** Opening The data block **
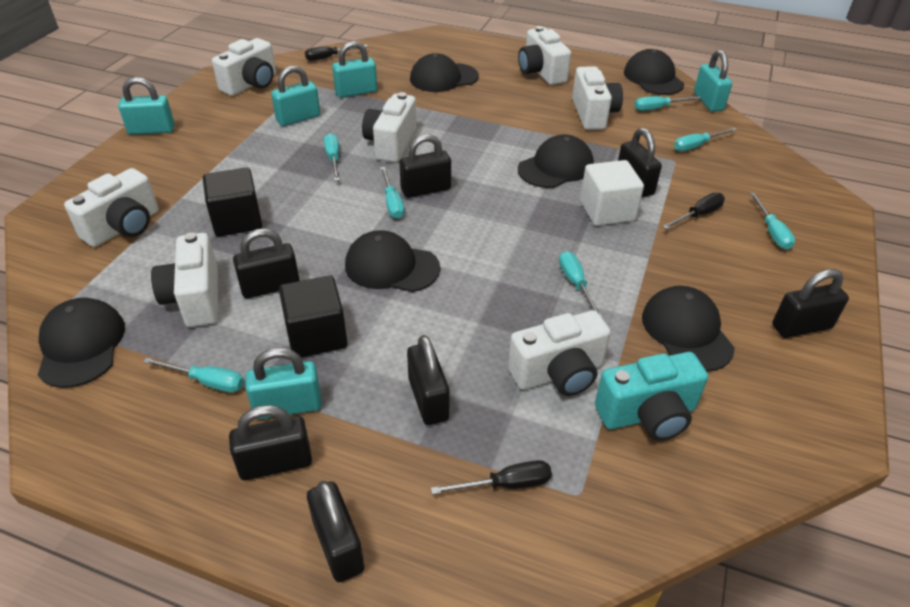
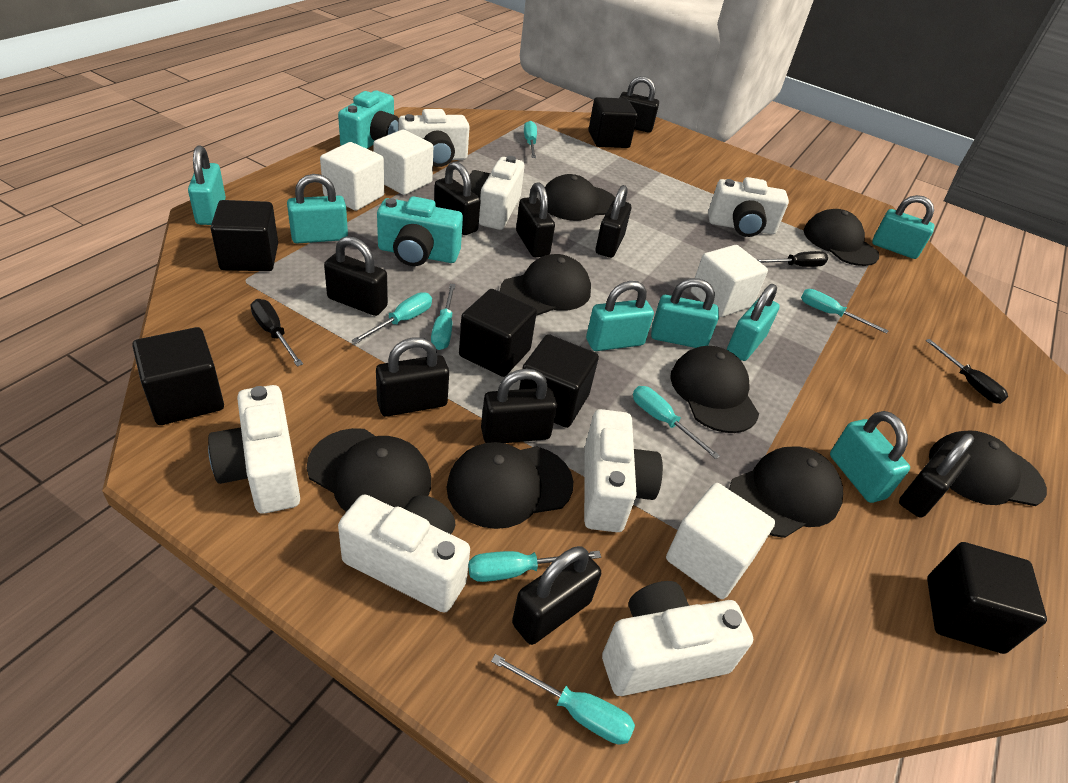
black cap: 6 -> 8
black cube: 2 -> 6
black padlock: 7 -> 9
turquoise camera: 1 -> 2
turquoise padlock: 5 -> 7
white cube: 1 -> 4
** Closing The data block **
▶ [Task goal] When copying the listing, skip the pictures and keep each line exactly as written.

▶ [Solution for this task]
black cap: 6 -> 8
black cube: 2 -> 6
black padlock: 7 -> 9
turquoise camera: 1 -> 2
turquoise padlock: 5 -> 7
white cube: 1 -> 4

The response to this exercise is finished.